▶ **Task prompt**: Search each line below for the word "robot" and list those that contain it.
START Supplied data
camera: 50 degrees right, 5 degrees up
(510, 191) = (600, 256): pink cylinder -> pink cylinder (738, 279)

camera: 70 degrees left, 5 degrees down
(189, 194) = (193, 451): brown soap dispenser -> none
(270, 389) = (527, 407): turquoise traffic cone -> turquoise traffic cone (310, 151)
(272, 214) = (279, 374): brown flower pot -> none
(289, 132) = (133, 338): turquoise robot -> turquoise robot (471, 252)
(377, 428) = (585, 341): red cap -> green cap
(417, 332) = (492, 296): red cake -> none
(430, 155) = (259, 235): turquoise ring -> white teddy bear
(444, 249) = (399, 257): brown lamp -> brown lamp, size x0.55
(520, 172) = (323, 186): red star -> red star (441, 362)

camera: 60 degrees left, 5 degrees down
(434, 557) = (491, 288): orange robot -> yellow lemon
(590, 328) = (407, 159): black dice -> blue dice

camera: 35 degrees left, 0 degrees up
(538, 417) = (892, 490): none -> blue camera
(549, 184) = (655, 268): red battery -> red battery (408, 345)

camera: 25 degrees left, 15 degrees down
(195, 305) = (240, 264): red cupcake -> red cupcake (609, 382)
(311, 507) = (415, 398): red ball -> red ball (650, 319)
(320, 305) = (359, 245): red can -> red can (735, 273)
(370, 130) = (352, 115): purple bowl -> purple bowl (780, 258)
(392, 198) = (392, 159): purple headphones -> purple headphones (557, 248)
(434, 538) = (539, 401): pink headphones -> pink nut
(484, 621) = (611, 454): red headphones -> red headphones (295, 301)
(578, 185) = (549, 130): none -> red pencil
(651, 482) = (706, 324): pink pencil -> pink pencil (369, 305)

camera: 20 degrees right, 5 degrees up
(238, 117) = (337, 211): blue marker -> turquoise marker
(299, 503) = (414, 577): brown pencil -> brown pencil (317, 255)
END Supplied data
▶ **Task output**:
(289, 132) = (133, 338): turquoise robot -> turquoise robot (471, 252)
(434, 557) = (491, 288): orange robot -> yellow lemon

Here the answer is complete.